**Work to complete:** Restate the listing below word for word, and leave its pictures behind.

**Raw data:**
-*-*-

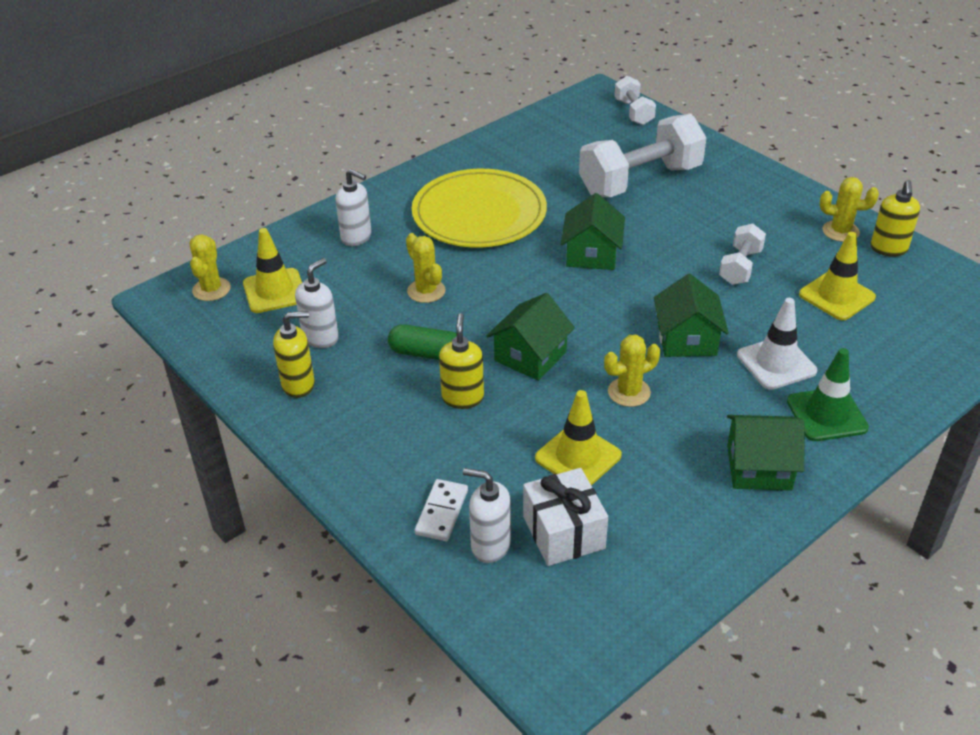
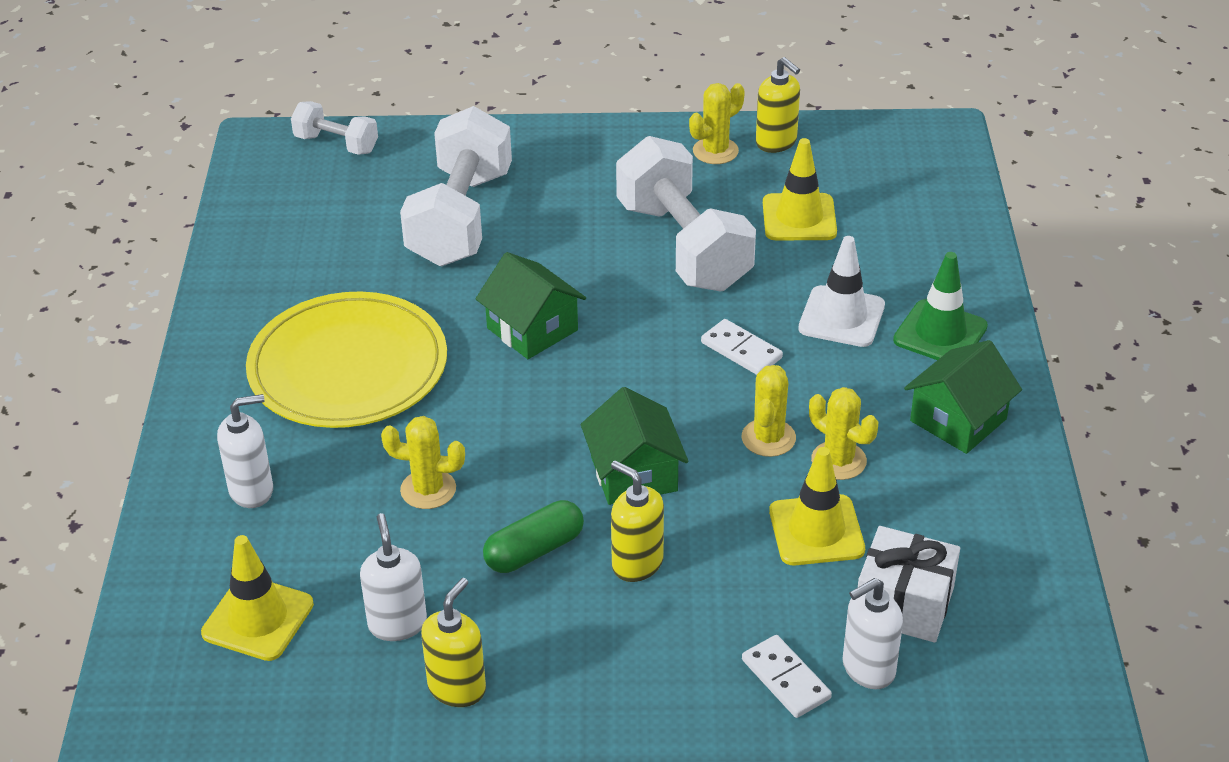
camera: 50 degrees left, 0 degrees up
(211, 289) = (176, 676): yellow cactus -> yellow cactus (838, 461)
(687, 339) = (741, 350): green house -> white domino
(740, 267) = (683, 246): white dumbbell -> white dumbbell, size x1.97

-*-*-

**Output below:**
camera: 50 degrees left, 0 degrees up
(211, 289) = (176, 676): yellow cactus -> yellow cactus (838, 461)
(687, 339) = (741, 350): green house -> white domino
(740, 267) = (683, 246): white dumbbell -> white dumbbell, size x1.97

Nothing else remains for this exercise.